> Instructions to follow: The lines to copy are those with "yellow" in them. Pull each one from the entries below.

BEGIN Records provided

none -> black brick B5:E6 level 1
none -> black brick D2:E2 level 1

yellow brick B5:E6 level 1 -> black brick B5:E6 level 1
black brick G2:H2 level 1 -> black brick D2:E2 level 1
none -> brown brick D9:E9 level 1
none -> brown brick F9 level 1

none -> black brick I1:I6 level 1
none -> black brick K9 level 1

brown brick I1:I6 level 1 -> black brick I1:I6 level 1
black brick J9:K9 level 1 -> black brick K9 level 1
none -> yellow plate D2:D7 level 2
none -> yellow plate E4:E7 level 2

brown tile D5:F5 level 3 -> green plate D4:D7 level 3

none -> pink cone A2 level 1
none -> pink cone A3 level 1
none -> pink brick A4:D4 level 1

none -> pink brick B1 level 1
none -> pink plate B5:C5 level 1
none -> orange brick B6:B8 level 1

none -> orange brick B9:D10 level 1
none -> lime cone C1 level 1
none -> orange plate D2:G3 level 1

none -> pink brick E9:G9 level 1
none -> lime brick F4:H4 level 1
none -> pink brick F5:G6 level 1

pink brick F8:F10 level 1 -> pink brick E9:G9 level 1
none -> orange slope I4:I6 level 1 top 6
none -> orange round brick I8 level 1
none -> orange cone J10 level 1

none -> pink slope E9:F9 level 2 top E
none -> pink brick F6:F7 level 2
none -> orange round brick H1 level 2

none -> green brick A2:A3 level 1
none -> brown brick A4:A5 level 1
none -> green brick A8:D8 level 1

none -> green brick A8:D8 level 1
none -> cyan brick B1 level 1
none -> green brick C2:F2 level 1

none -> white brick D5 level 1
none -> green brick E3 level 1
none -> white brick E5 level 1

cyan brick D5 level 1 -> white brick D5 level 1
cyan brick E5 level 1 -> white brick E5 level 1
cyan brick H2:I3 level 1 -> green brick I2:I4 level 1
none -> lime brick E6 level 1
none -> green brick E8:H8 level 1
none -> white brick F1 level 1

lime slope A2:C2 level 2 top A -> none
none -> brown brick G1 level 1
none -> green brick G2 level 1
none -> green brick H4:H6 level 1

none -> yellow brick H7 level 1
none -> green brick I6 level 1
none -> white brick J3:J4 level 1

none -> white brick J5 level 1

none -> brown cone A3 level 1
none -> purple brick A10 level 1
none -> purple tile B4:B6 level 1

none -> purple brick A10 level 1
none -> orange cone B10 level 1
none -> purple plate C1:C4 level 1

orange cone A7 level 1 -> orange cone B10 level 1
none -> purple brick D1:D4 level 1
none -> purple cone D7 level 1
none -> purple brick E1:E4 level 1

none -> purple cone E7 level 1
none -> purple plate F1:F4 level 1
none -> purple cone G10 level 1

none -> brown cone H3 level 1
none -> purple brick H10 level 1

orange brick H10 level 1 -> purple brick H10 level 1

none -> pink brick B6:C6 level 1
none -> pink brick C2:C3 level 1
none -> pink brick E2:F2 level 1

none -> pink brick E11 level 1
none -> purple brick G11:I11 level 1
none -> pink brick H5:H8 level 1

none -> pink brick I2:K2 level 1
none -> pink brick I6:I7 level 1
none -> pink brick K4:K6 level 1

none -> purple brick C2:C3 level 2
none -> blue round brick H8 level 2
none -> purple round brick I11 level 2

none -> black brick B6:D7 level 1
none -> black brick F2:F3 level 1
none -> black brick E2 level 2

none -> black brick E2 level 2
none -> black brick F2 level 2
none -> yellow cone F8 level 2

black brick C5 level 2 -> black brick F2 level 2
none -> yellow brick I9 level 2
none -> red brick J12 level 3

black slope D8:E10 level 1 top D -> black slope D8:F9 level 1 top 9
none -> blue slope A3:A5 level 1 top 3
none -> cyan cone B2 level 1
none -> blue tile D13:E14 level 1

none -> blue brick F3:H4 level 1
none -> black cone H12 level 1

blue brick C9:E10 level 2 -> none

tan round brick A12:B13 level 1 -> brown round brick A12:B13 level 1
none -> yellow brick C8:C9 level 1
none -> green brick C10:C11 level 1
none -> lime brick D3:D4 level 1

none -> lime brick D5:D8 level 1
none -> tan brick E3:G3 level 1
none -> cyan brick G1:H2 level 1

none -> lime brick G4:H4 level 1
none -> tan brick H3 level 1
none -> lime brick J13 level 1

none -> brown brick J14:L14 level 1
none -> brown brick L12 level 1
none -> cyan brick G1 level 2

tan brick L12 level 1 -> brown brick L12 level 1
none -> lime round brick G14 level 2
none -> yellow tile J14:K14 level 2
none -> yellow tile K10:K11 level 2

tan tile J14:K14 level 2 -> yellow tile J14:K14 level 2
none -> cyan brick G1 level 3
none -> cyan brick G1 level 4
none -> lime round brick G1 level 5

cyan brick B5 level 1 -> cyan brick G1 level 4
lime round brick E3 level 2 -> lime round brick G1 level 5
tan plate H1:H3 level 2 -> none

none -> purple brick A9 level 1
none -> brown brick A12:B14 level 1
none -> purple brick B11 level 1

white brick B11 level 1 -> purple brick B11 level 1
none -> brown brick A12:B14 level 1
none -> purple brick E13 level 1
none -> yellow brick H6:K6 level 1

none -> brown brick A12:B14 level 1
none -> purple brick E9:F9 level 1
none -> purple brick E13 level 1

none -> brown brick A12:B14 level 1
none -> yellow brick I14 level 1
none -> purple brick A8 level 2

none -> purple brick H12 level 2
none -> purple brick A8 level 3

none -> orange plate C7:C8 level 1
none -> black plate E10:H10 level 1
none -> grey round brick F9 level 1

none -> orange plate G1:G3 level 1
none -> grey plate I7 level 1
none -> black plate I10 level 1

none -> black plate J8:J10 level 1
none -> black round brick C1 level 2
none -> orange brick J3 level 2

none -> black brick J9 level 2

END Records provided

> Task answer:
yellow brick B5:E6 level 1 -> black brick B5:E6 level 1
none -> yellow plate D2:D7 level 2
none -> yellow plate E4:E7 level 2
none -> yellow brick H7 level 1
none -> yellow cone F8 level 2
none -> yellow brick I9 level 2
none -> yellow brick C8:C9 level 1
none -> yellow tile J14:K14 level 2
none -> yellow tile K10:K11 level 2
tan tile J14:K14 level 2 -> yellow tile J14:K14 level 2
none -> yellow brick H6:K6 level 1
none -> yellow brick I14 level 1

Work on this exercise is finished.